---- SUPPLIED DATA

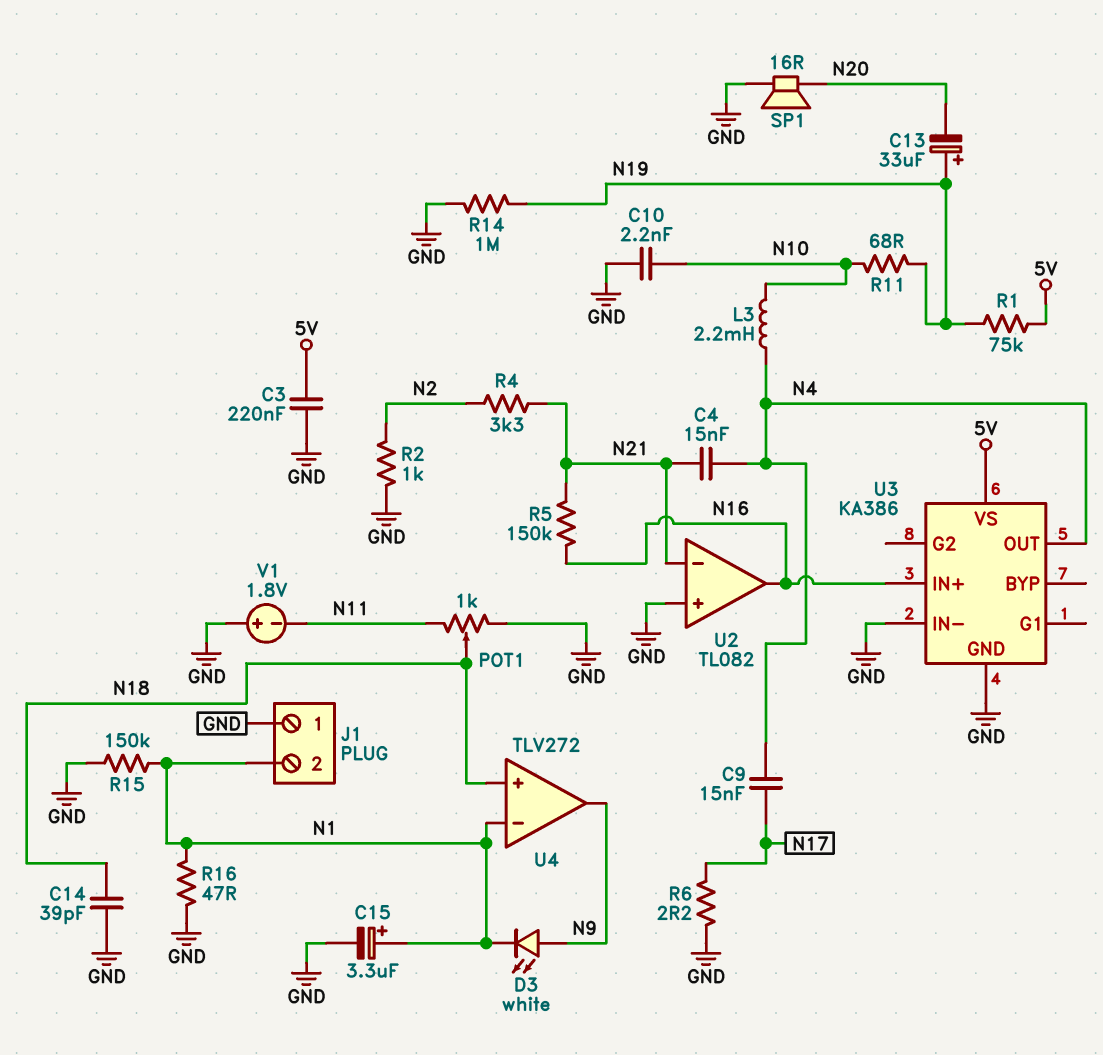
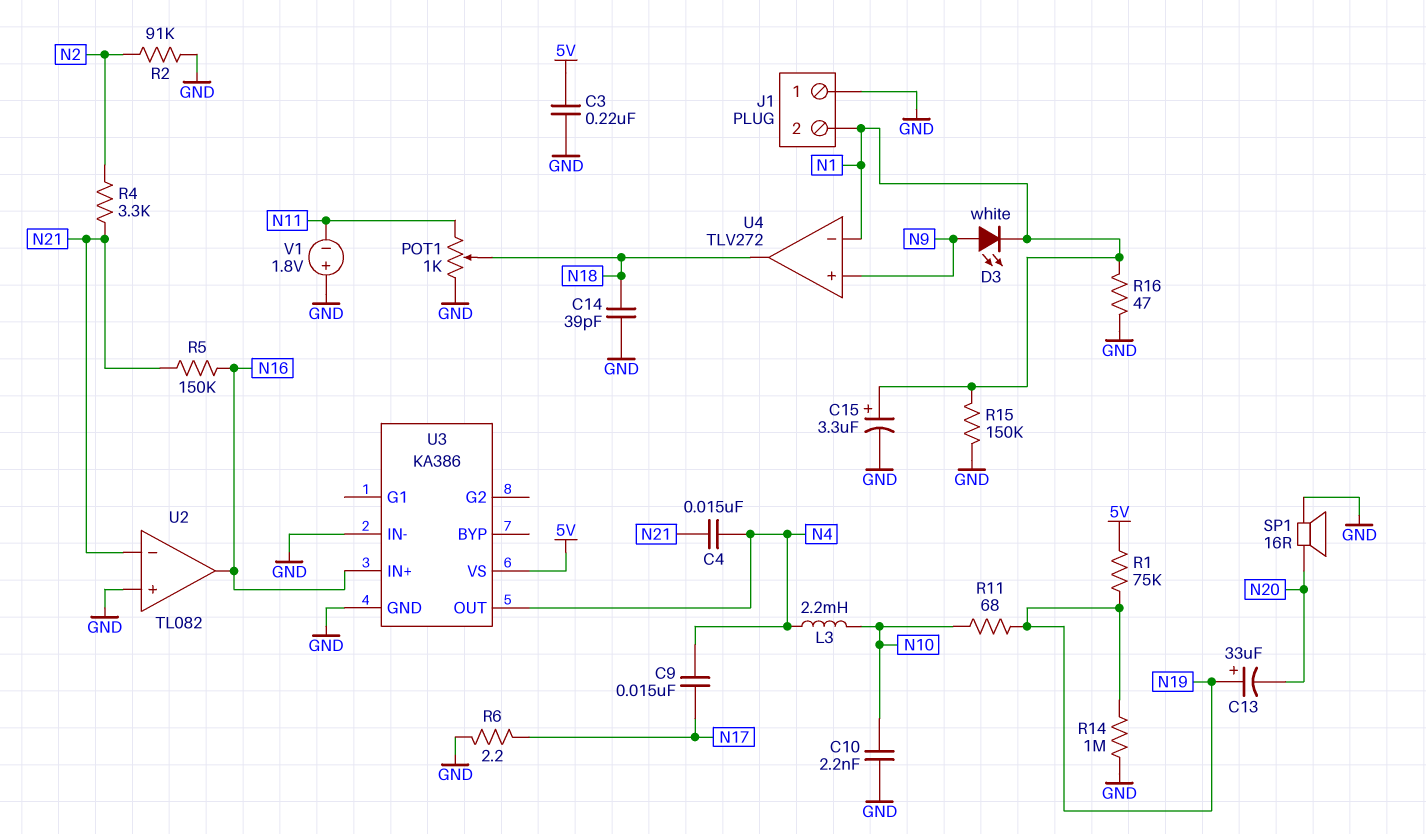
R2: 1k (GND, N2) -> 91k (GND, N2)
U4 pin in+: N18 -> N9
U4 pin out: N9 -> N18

--------
---- SUPPLIED DATA

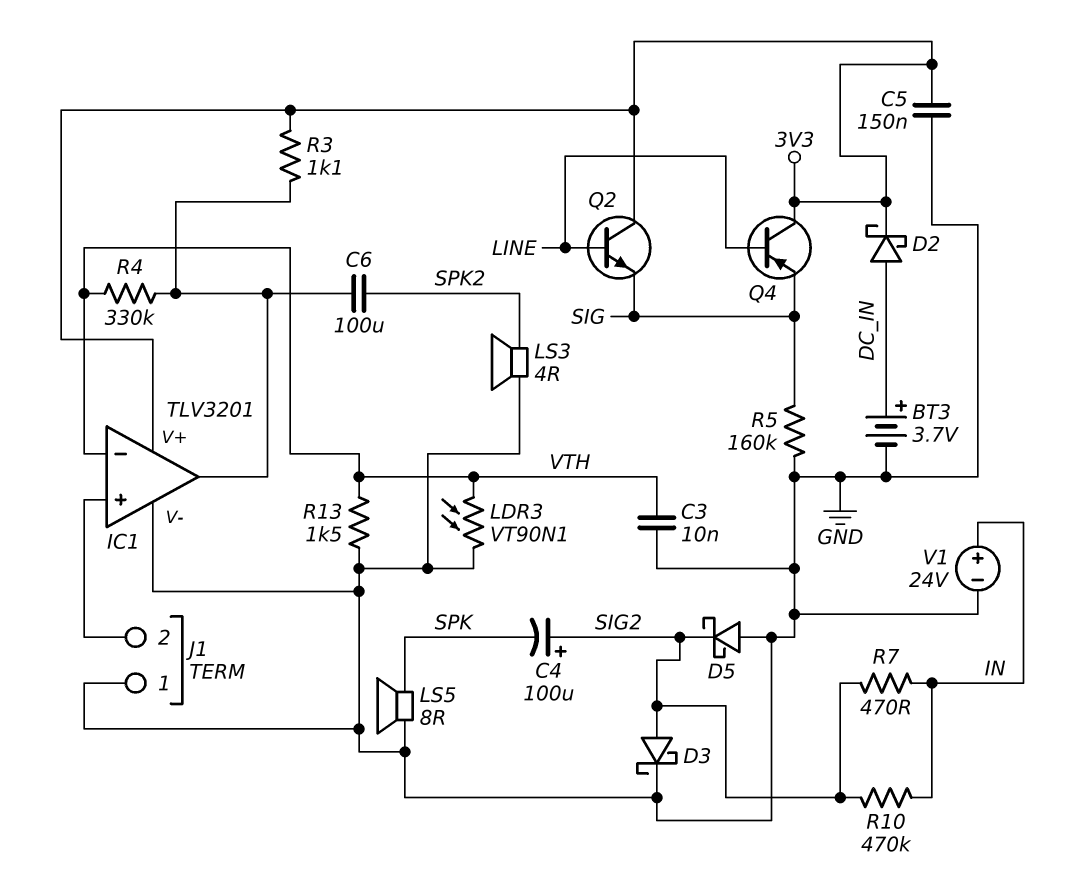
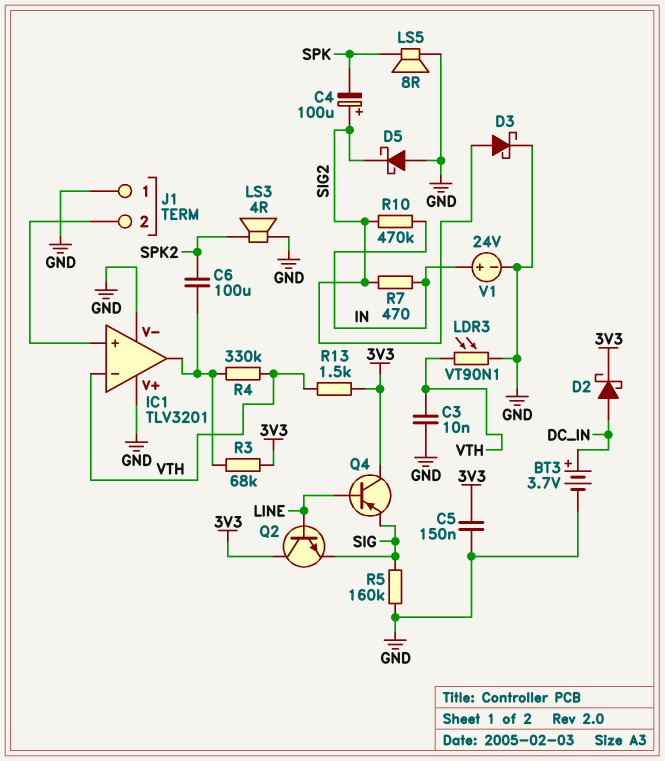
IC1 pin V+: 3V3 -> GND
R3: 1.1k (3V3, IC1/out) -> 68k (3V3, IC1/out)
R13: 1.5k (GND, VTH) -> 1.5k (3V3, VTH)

--------
---- SUPPLIED DATA

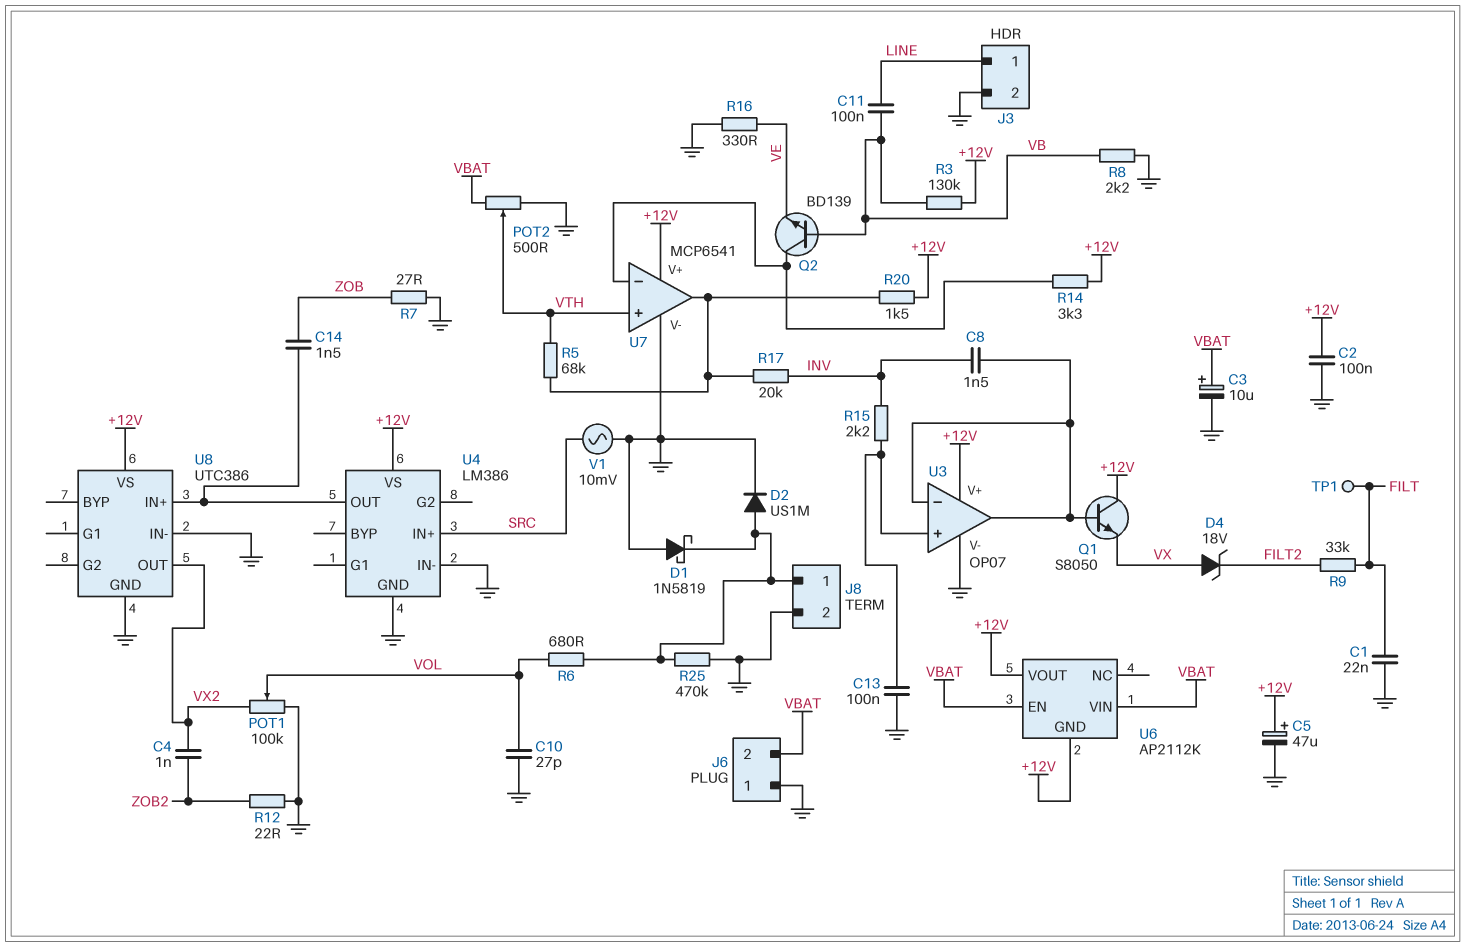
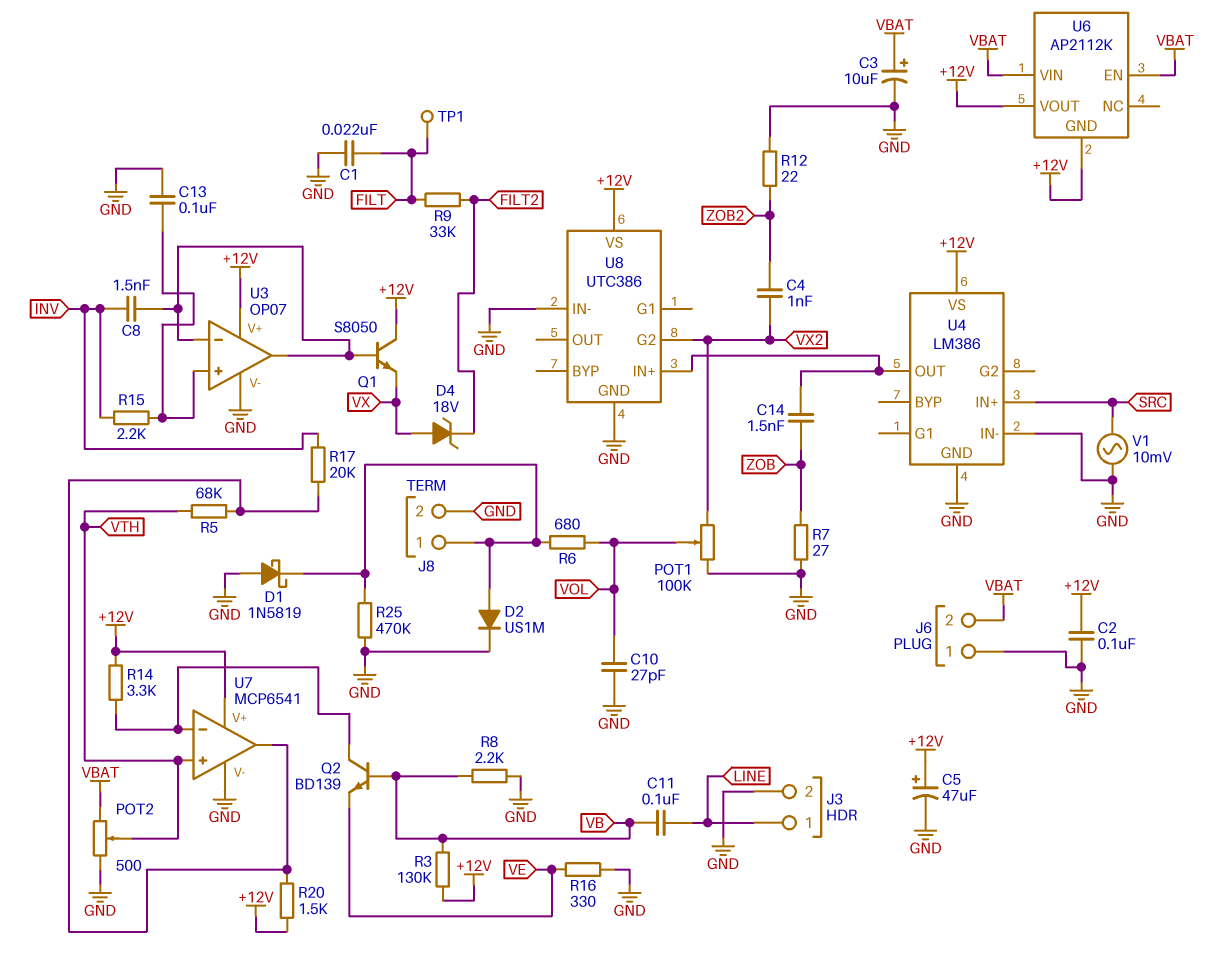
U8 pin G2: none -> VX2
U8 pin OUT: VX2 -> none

--------

## WORK REQUEST
Keep both end lines and retype everything in the records above from the line containing "R2: 1k (GND, N2) -> 91k (GND, N2)" through the line containing "U4 pin out: N9 -> N18", exactly, with nothing else.

## RESULT OF THIS EXERCISE
R2: 1k (GND, N2) -> 91k (GND, N2)
U4 pin in+: N18 -> N9
U4 pin out: N9 -> N18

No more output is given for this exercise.